WHAT THE TASK REQUIRES>
Instruction for the data below: set down exactly the lines from the line with "cyan tile E8 level 2 -> cyan cone E8 level 2" to the line with "cyan brick H3:H5", inclusive, and no others.

DATA IN THIS EXERCISE>
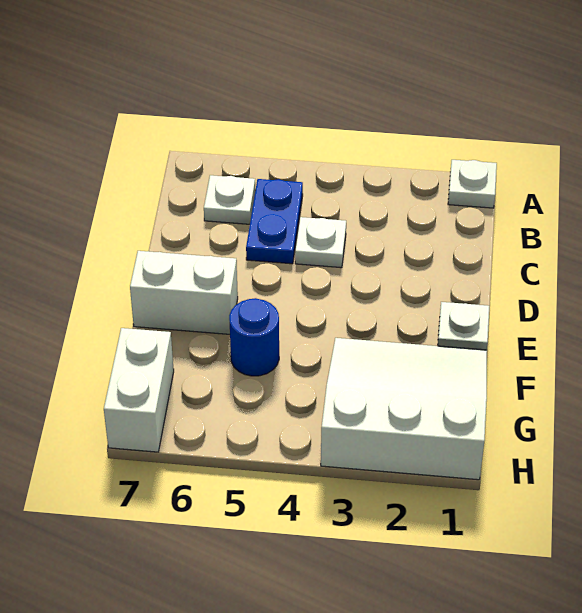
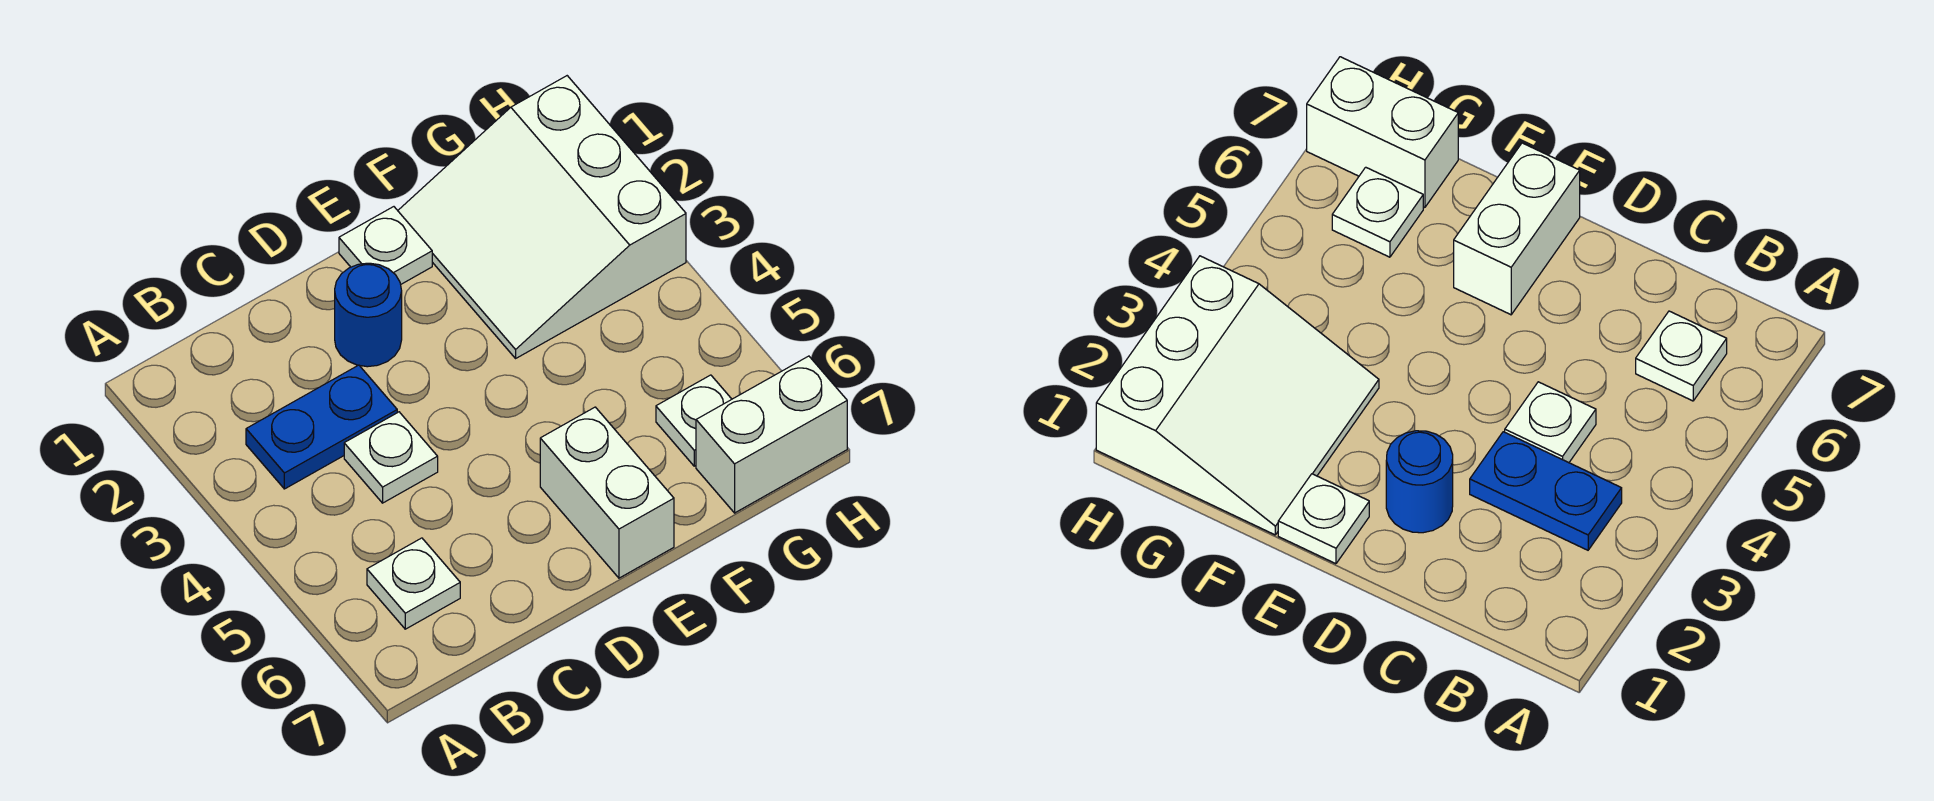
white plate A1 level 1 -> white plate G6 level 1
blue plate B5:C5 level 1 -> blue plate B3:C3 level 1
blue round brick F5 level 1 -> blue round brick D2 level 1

--

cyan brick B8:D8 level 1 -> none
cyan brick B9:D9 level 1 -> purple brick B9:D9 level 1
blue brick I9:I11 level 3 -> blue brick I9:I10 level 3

==

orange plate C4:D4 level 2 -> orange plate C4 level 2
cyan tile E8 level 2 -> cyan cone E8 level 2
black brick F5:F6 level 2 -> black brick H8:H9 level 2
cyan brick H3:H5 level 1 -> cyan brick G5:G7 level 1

EXPECTED ANSWER>
cyan tile E8 level 2 -> cyan cone E8 level 2
black brick F5:F6 level 2 -> black brick H8:H9 level 2
cyan brick H3:H5 level 1 -> cyan brick G5:G7 level 1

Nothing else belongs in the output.